● **The problem**:
Set down exactly the lines from the one containing "Versa: [318,308,366,356] ->" to the final line of the records below, with every picture omitted.

Stored items:
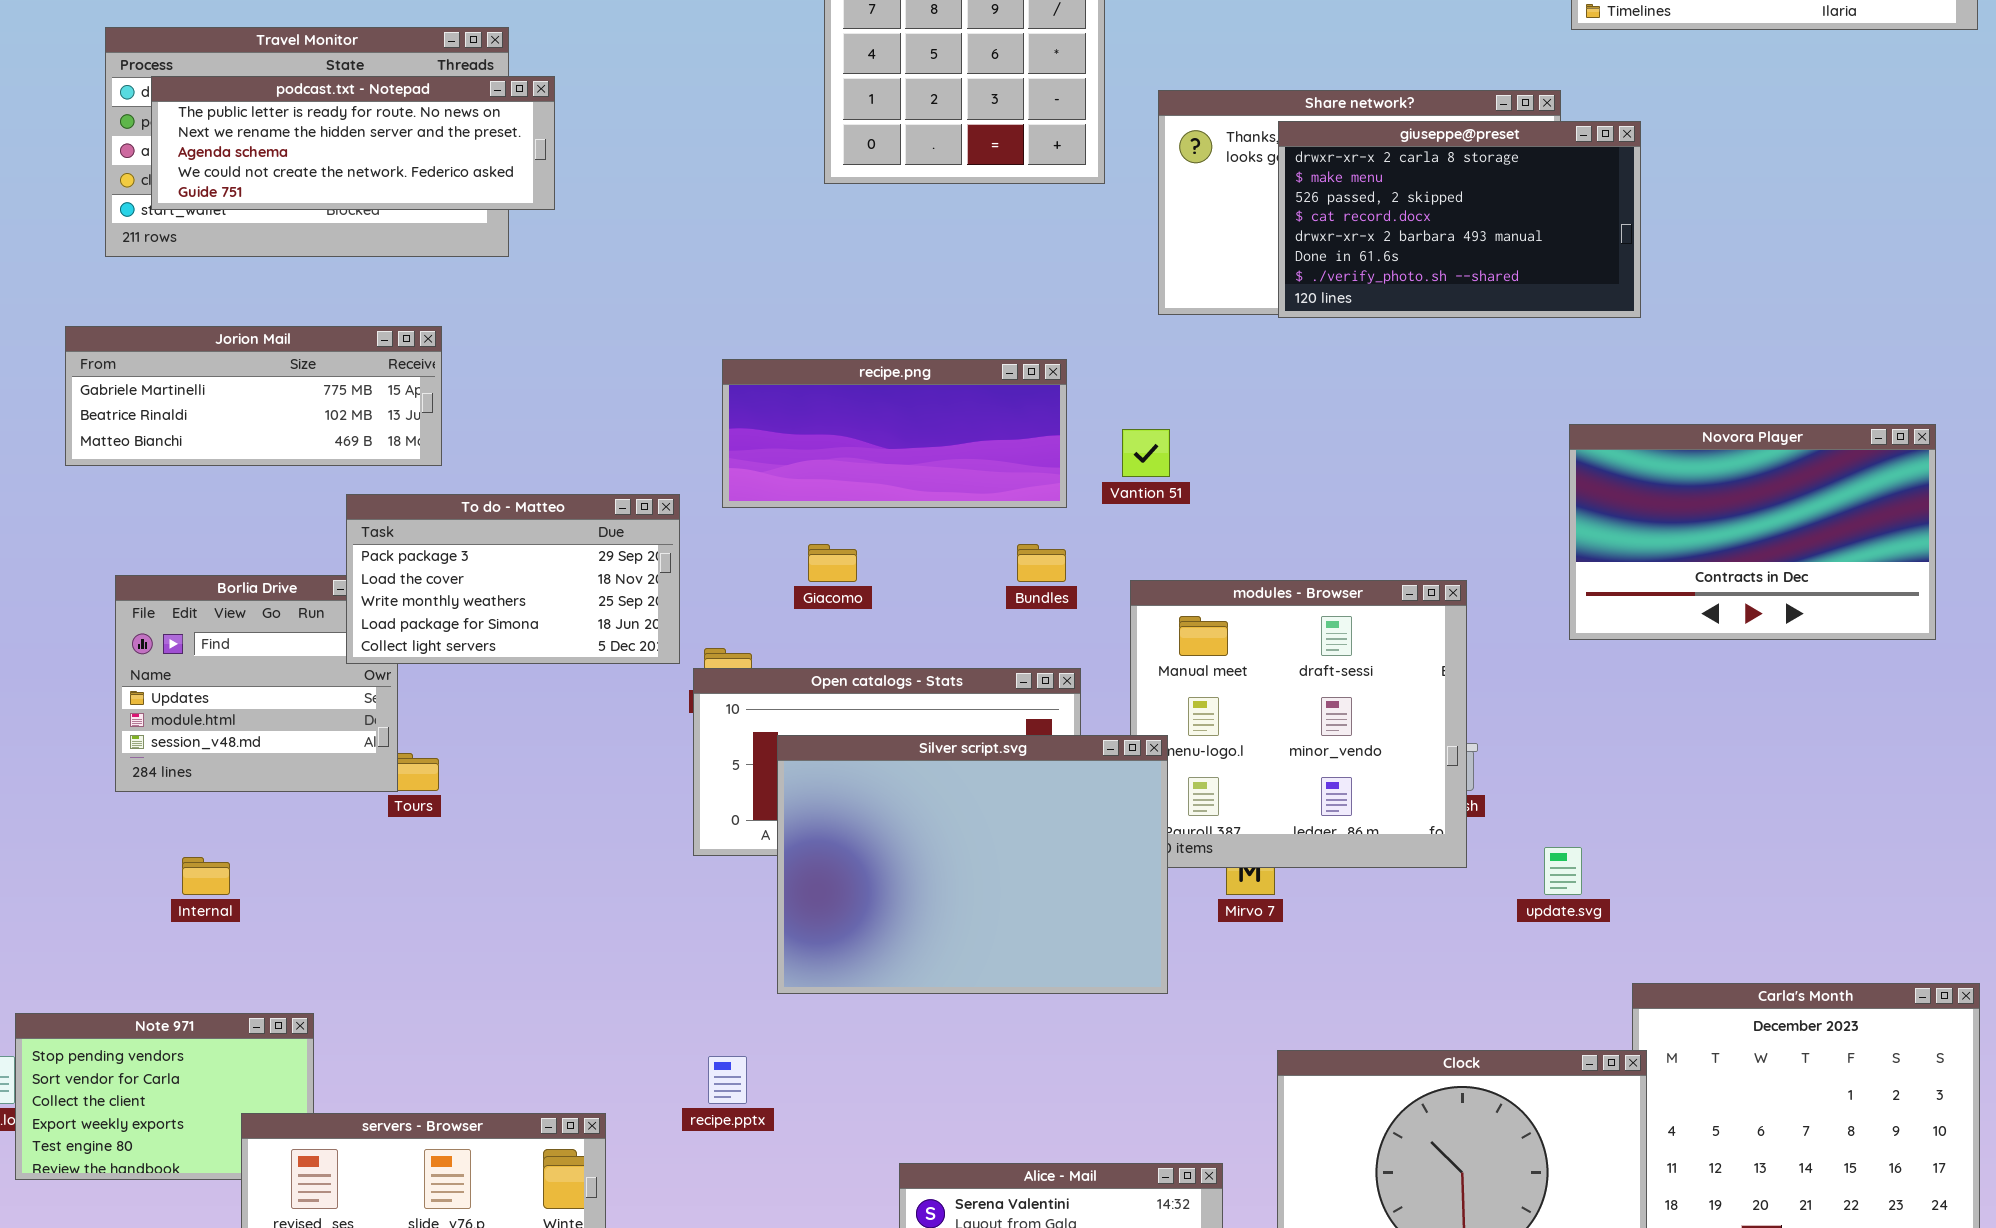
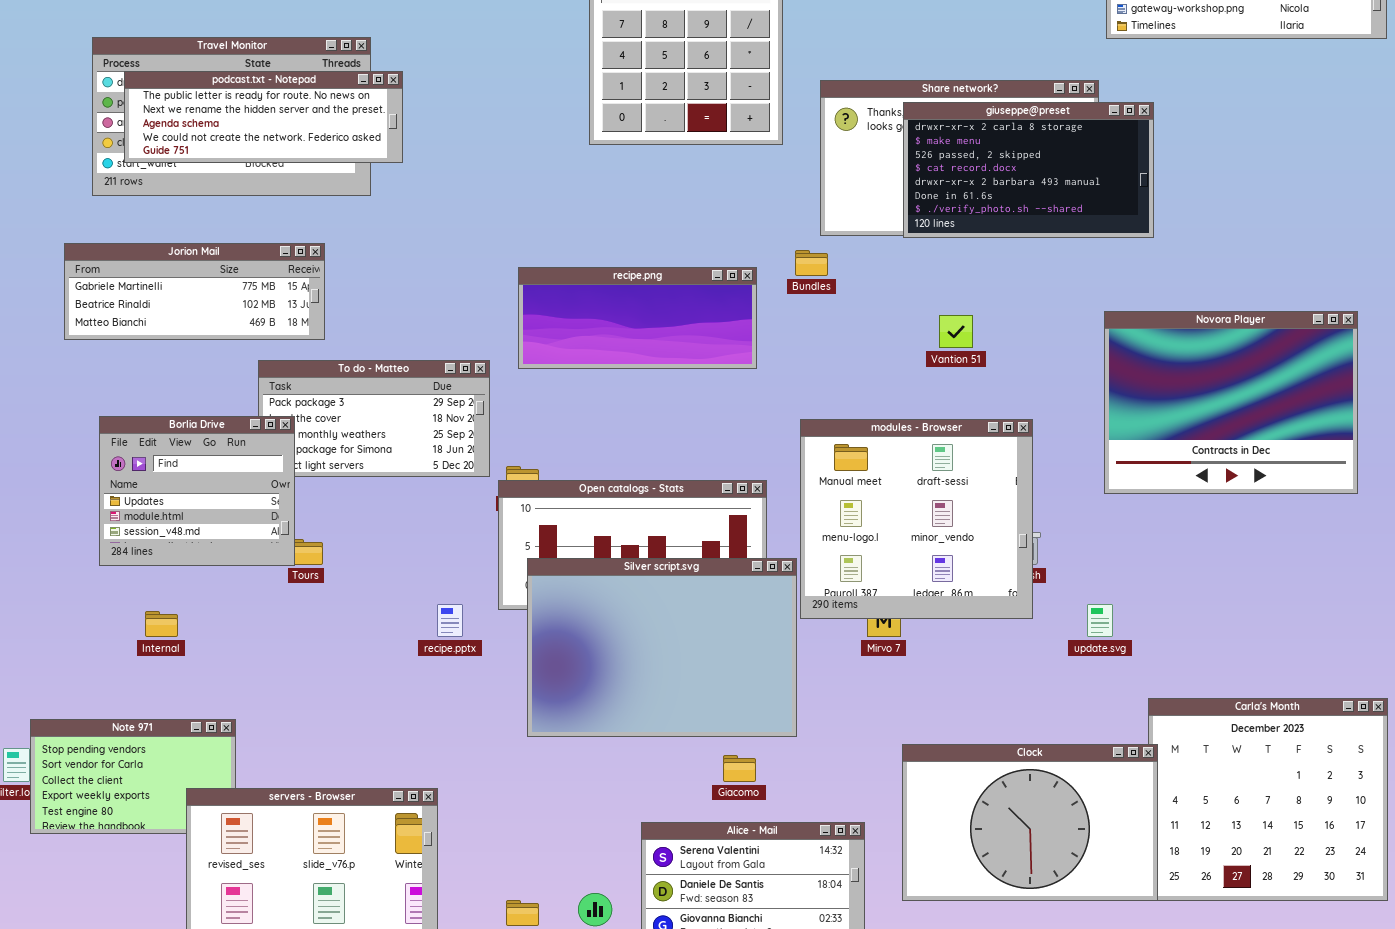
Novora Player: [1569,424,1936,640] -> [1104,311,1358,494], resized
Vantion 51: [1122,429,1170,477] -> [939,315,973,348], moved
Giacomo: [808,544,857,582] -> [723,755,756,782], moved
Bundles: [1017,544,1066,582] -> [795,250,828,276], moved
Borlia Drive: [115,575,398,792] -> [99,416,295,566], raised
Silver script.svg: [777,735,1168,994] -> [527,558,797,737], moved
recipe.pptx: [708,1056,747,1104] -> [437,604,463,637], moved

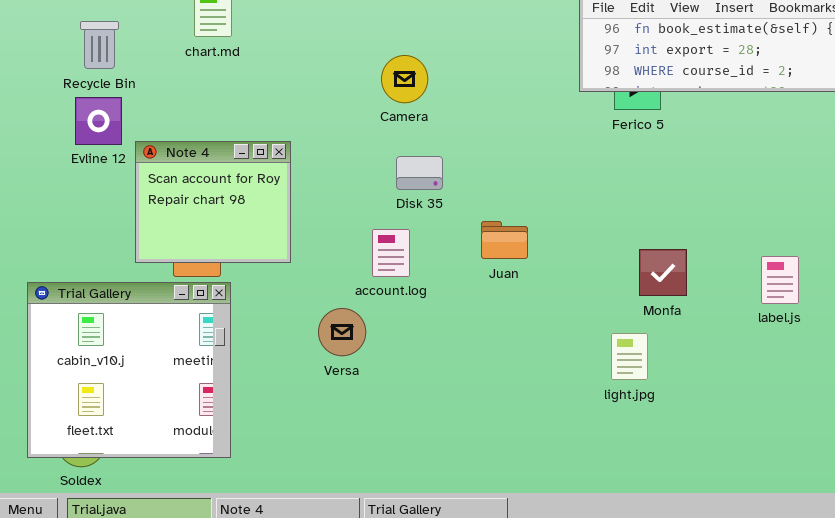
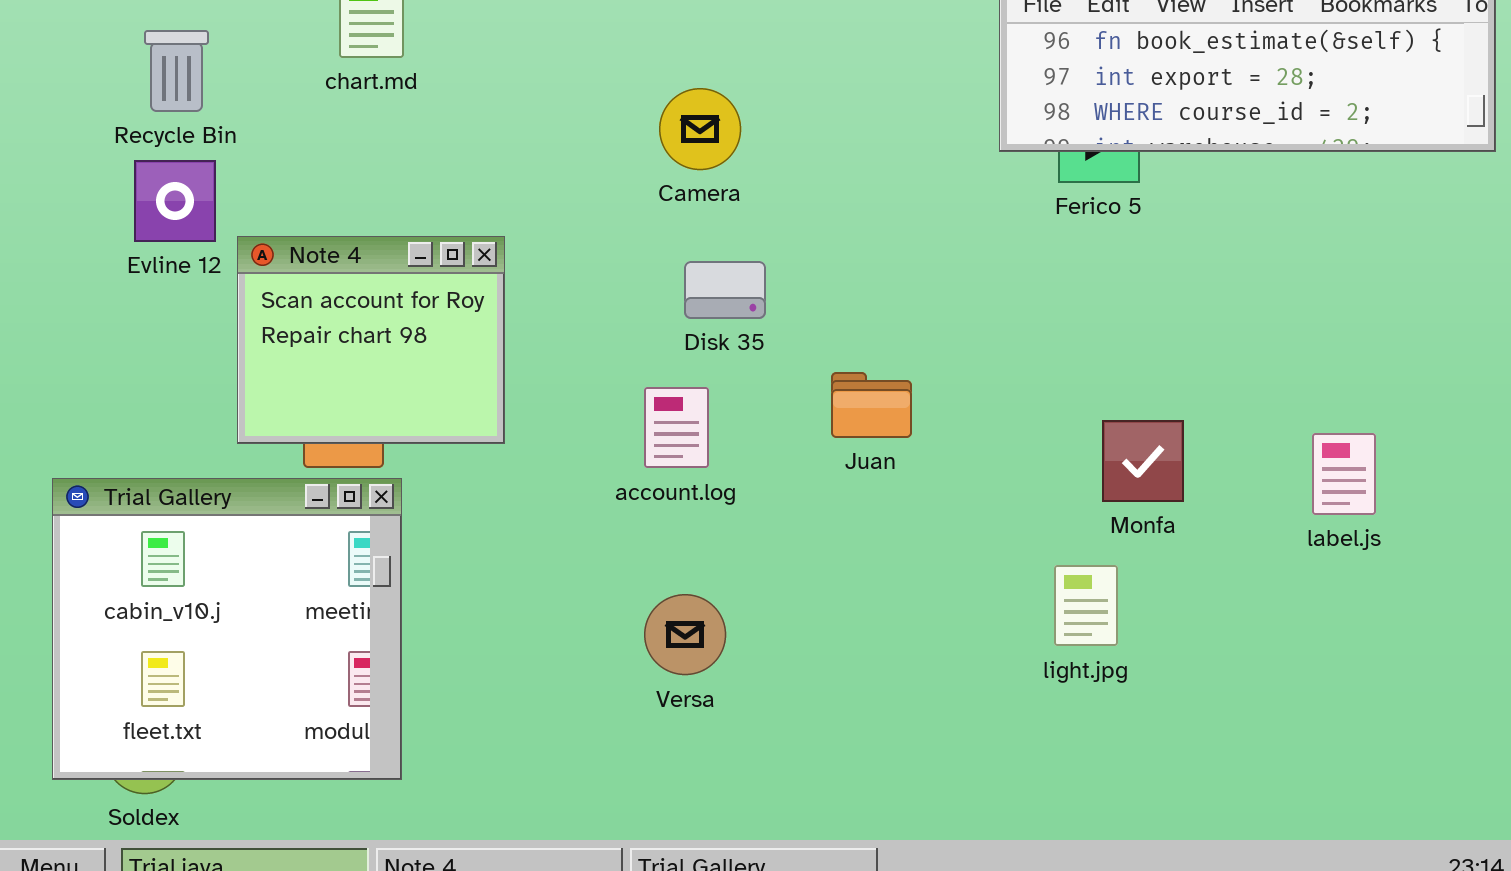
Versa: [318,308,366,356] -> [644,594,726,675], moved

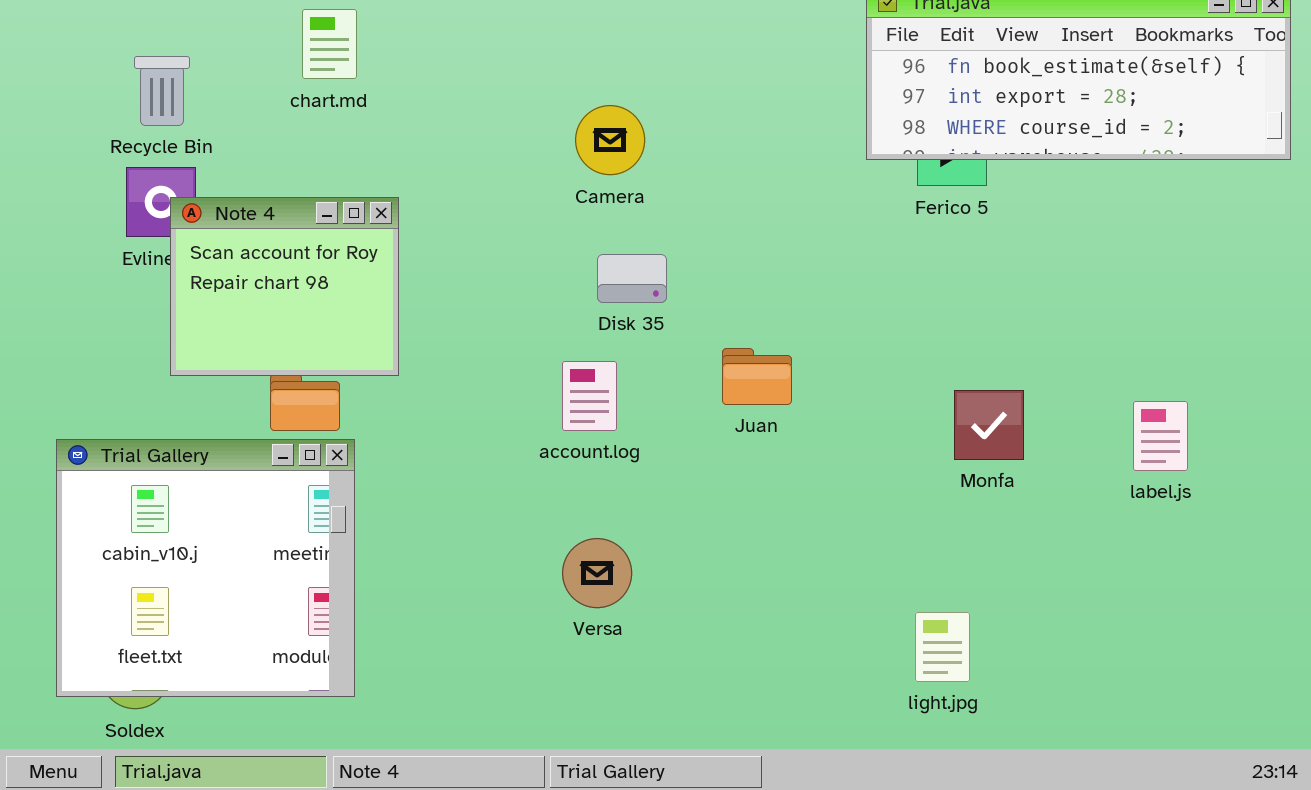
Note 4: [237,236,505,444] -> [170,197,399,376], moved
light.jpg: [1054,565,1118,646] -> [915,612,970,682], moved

● **Answer for the task**:
Versa: [318,308,366,356] -> [644,594,726,675], moved

Note 4: [237,236,505,444] -> [170,197,399,376], moved
light.jpg: [1054,565,1118,646] -> [915,612,970,682], moved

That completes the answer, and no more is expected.